Task description
I'd like the records transcribed exactly, leaving the images out.

Supplied material
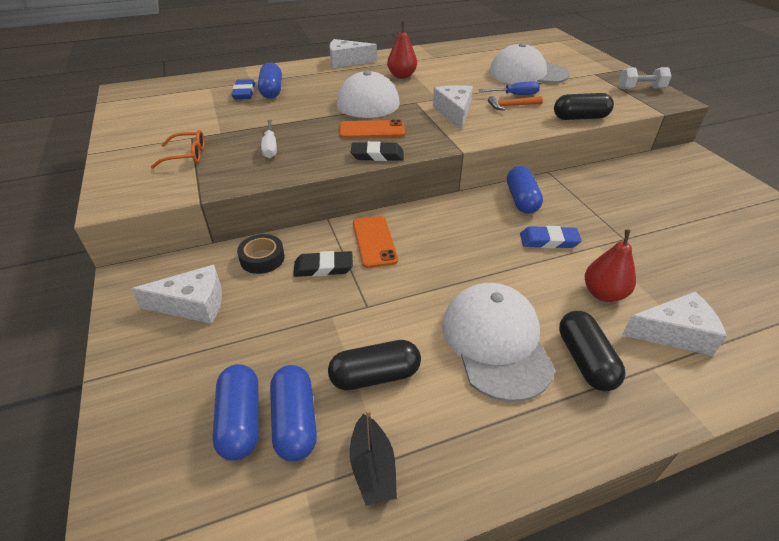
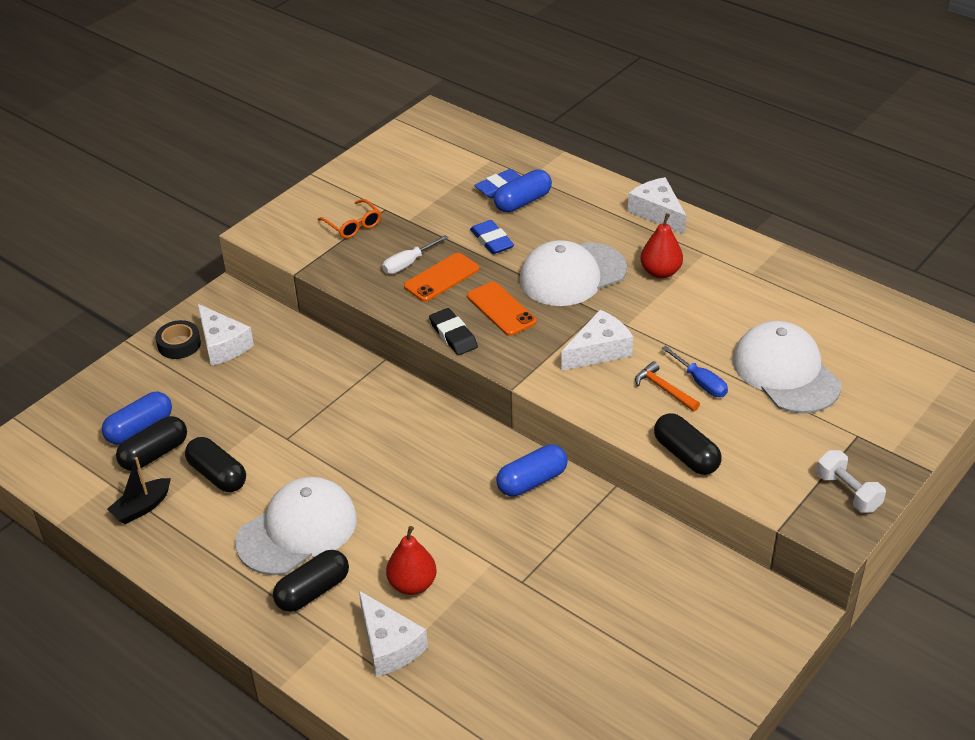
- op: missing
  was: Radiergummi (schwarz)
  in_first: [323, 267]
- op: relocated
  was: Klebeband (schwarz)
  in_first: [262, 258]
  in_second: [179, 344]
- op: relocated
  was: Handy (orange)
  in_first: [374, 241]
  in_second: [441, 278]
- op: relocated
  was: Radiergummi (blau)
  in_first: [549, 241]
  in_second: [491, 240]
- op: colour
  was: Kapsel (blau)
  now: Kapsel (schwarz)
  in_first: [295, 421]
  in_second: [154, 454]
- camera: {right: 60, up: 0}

Solution to the problem
- op: missing
  was: Radiergummi (schwarz)
  in_first: [323, 267]
- op: relocated
  was: Klebeband (schwarz)
  in_first: [262, 258]
  in_second: [179, 344]
- op: relocated
  was: Handy (orange)
  in_first: [374, 241]
  in_second: [441, 278]
- op: relocated
  was: Radiergummi (blau)
  in_first: [549, 241]
  in_second: [491, 240]
- op: colour
  was: Kapsel (blau)
  now: Kapsel (schwarz)
  in_first: [295, 421]
  in_second: [154, 454]
- camera: {right: 60, up: 0}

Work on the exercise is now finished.